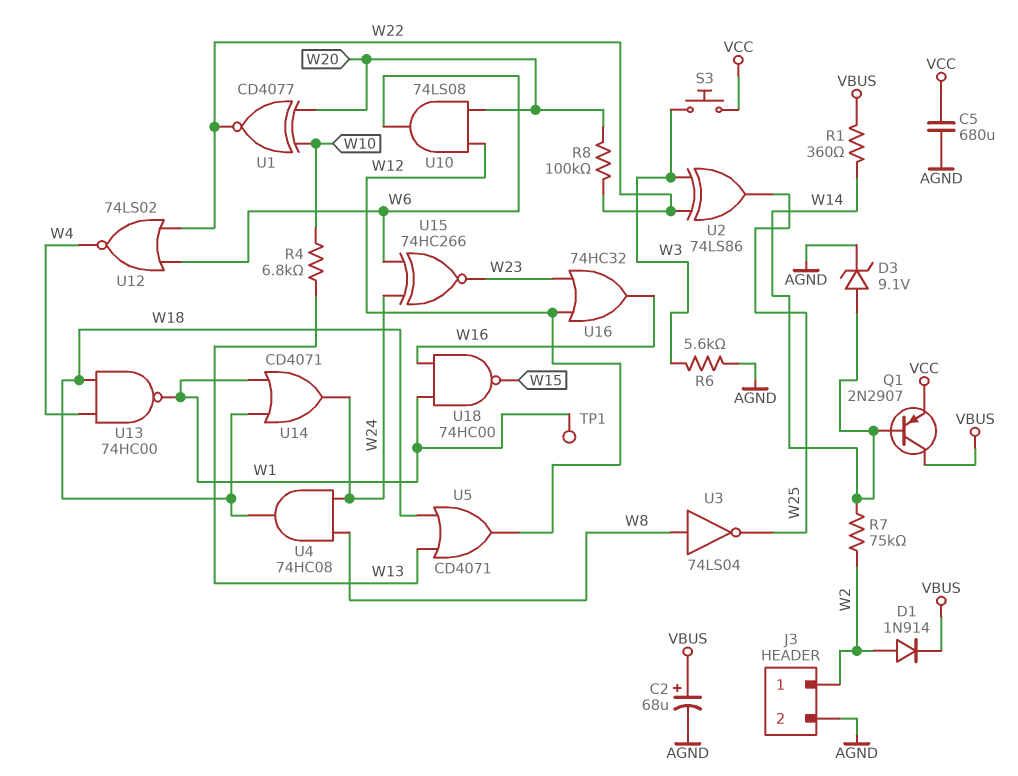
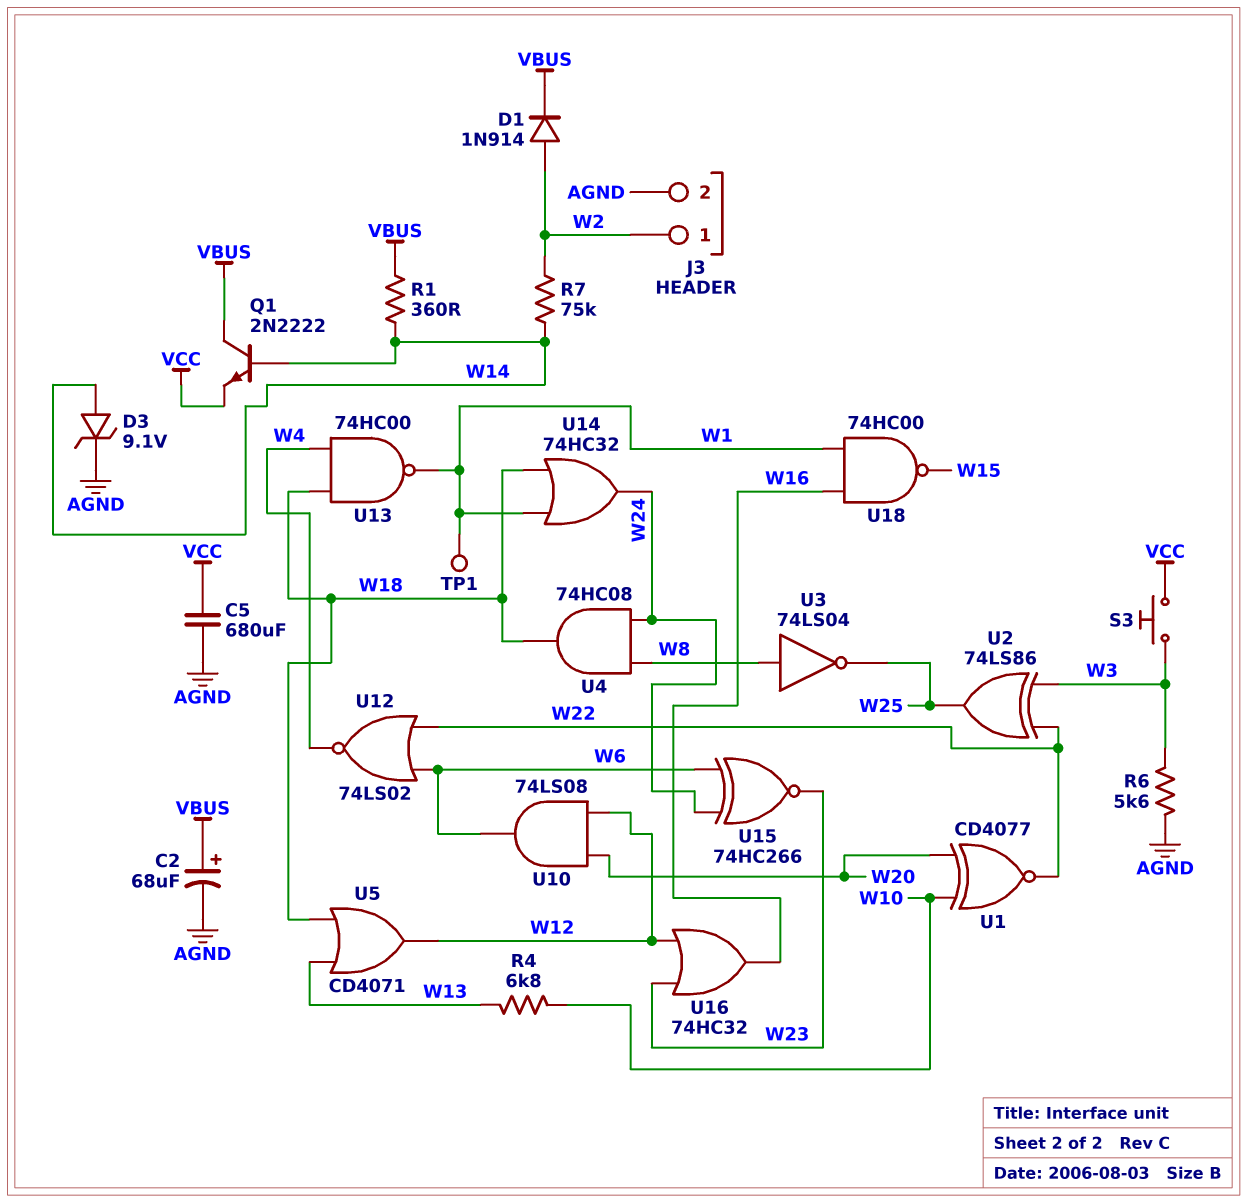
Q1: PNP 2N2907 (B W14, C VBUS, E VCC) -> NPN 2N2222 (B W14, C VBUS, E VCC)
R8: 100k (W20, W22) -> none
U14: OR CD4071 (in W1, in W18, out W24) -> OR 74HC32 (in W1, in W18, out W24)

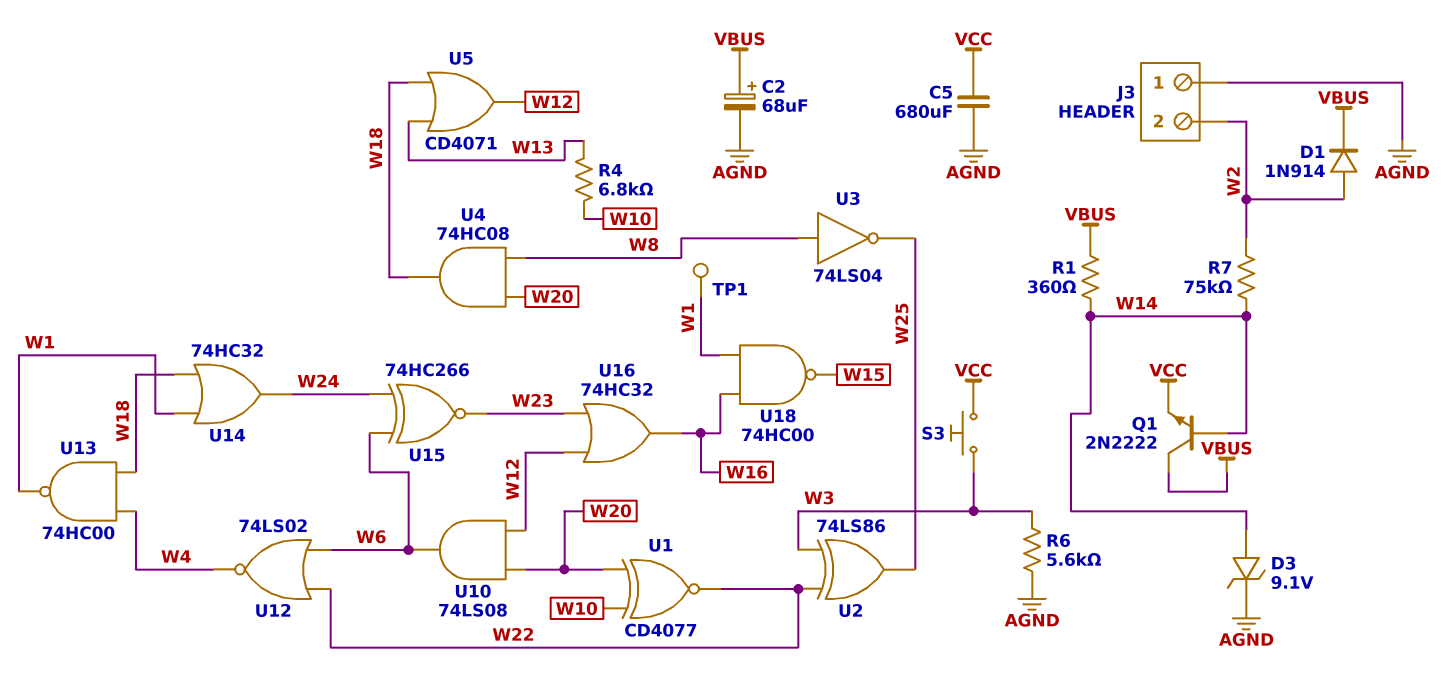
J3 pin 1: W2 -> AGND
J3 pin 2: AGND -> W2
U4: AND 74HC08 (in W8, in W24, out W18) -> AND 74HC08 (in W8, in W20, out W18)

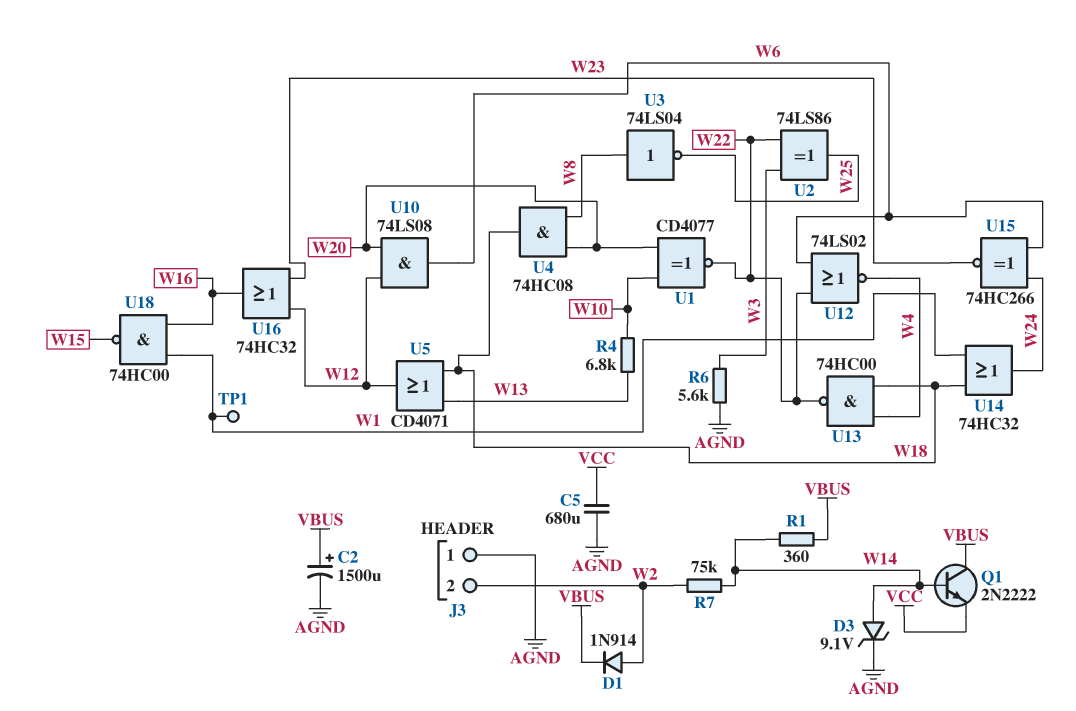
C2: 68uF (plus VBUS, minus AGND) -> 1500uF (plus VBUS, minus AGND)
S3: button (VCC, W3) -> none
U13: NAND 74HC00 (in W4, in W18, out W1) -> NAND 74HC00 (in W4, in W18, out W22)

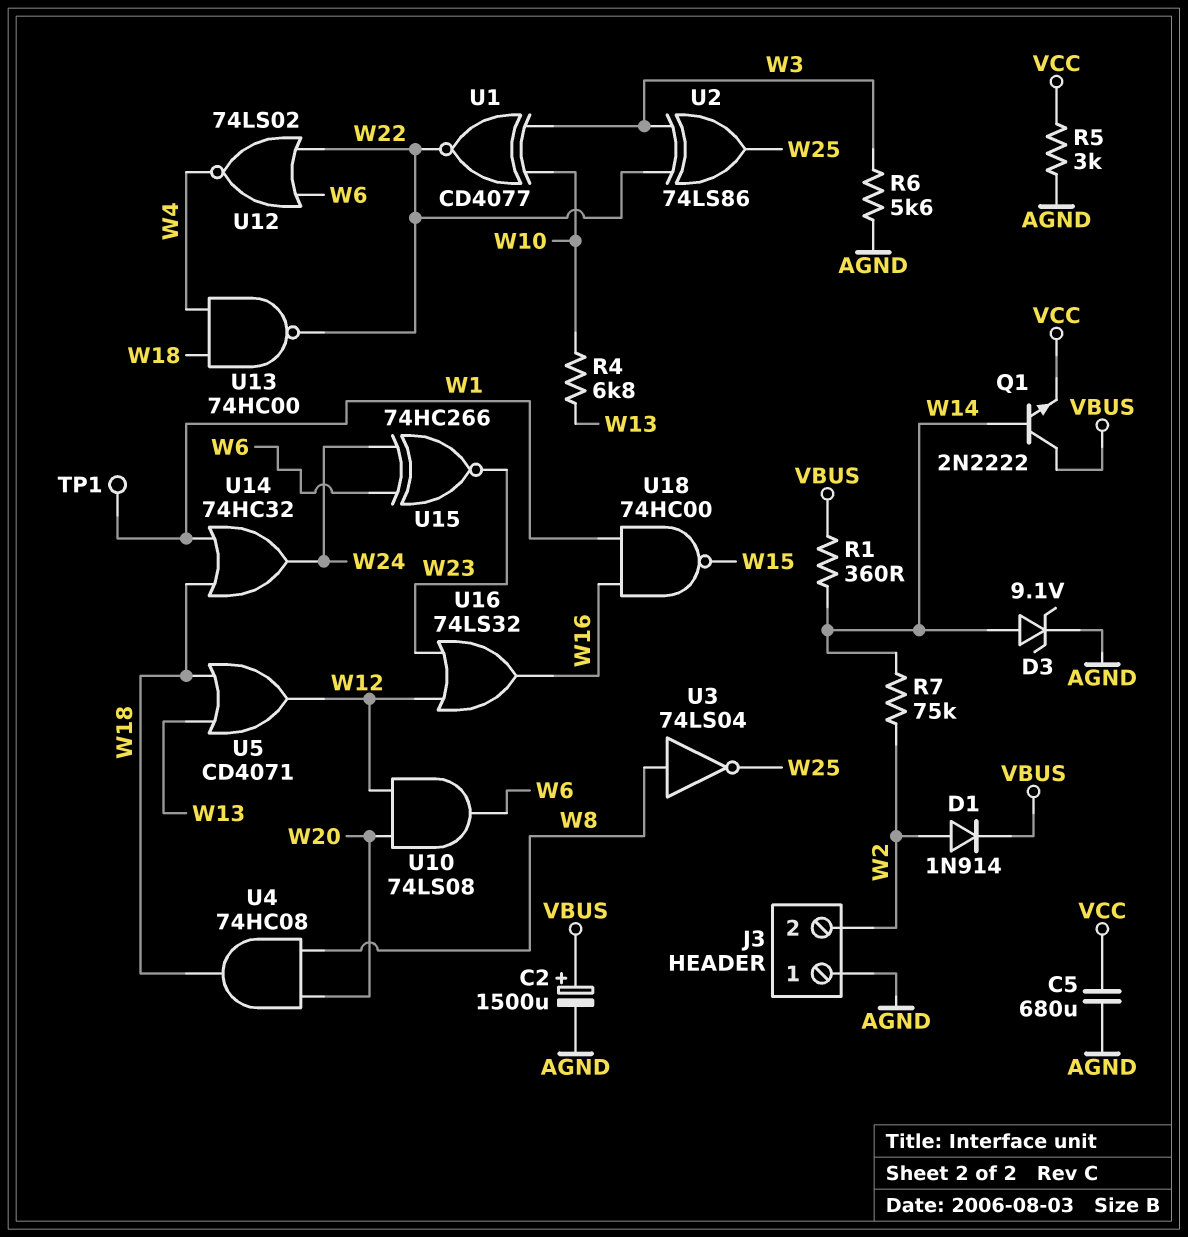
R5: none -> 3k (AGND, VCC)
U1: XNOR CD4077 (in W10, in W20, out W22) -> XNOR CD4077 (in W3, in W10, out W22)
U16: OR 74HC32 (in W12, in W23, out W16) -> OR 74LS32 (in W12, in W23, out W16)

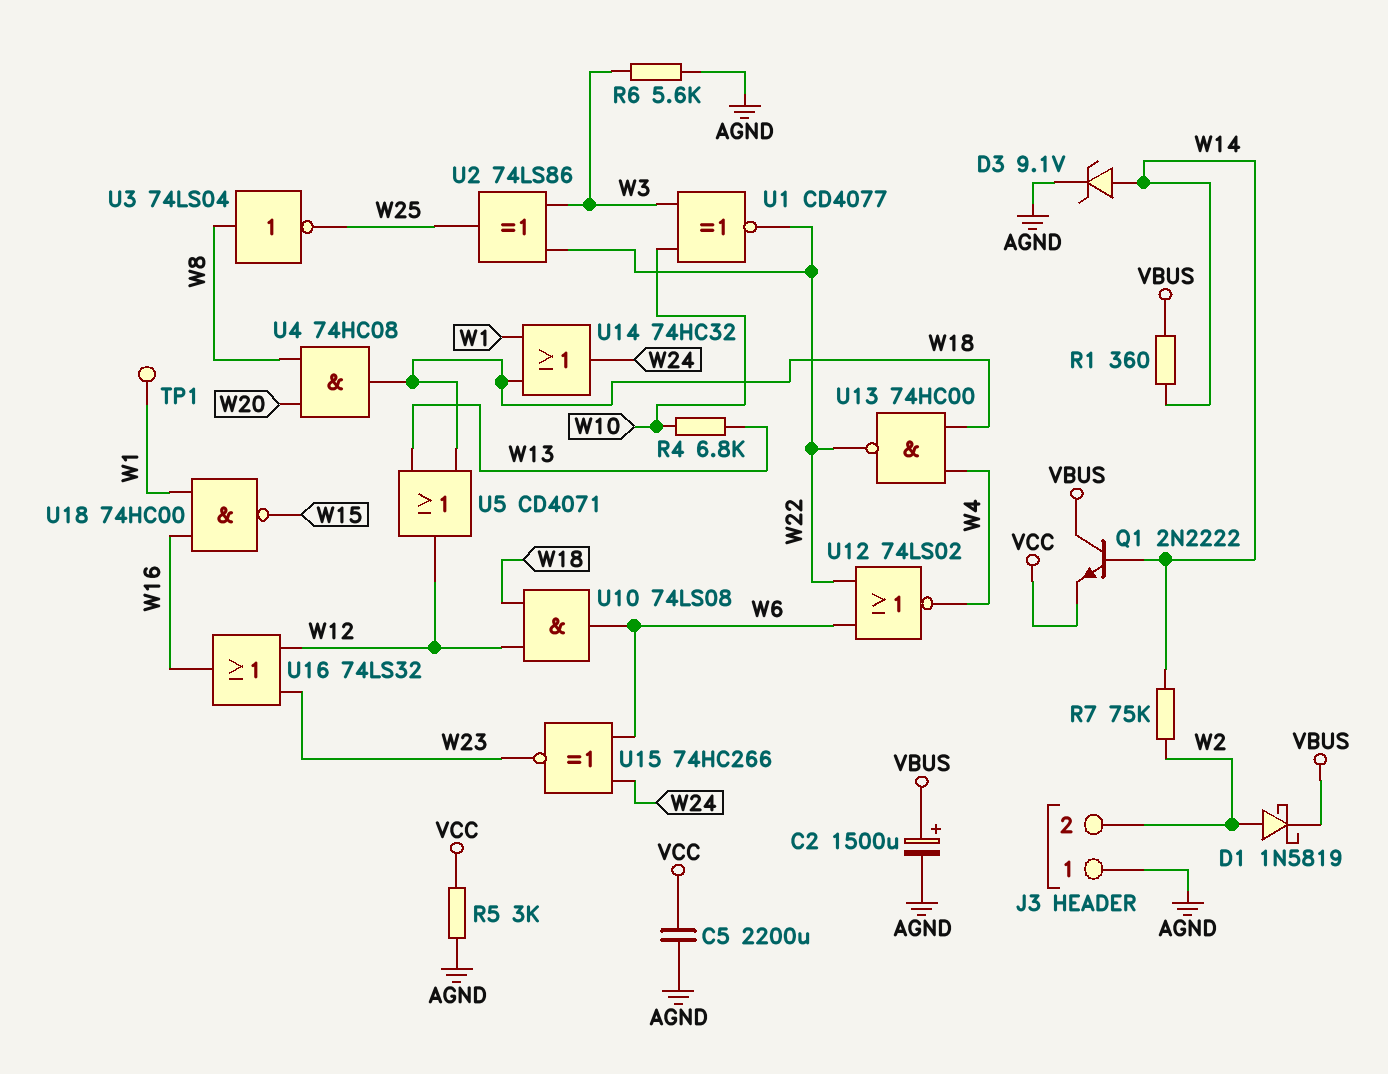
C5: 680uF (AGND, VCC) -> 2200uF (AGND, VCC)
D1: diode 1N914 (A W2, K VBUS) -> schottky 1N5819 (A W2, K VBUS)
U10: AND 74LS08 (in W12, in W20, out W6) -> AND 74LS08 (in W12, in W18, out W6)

━━━━━━━━━━

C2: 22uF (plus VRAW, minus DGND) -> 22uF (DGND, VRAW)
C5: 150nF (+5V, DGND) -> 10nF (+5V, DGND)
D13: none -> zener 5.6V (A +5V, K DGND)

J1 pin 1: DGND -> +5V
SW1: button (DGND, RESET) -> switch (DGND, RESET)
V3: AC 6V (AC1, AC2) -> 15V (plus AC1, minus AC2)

━━━━━━━━━━

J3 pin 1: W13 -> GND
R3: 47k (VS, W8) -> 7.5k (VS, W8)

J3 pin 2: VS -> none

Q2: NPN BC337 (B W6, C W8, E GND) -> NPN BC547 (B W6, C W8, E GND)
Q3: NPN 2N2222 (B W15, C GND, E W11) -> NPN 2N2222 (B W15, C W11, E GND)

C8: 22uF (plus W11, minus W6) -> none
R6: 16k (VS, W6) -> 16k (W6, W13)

━━━━━━━━━━

Only the lines above from the line containing "Q3: NPN 2N2222" through the line containing "R6: 16k (VS, W6) -> 16k (W6, W13)" should be retyped, exactly and with both ends included.

# Task output
Q3: NPN 2N2222 (B W15, C GND, E W11) -> NPN 2N2222 (B W15, C W11, E GND)

C8: 22uF (plus W11, minus W6) -> none
R6: 16k (VS, W6) -> 16k (W6, W13)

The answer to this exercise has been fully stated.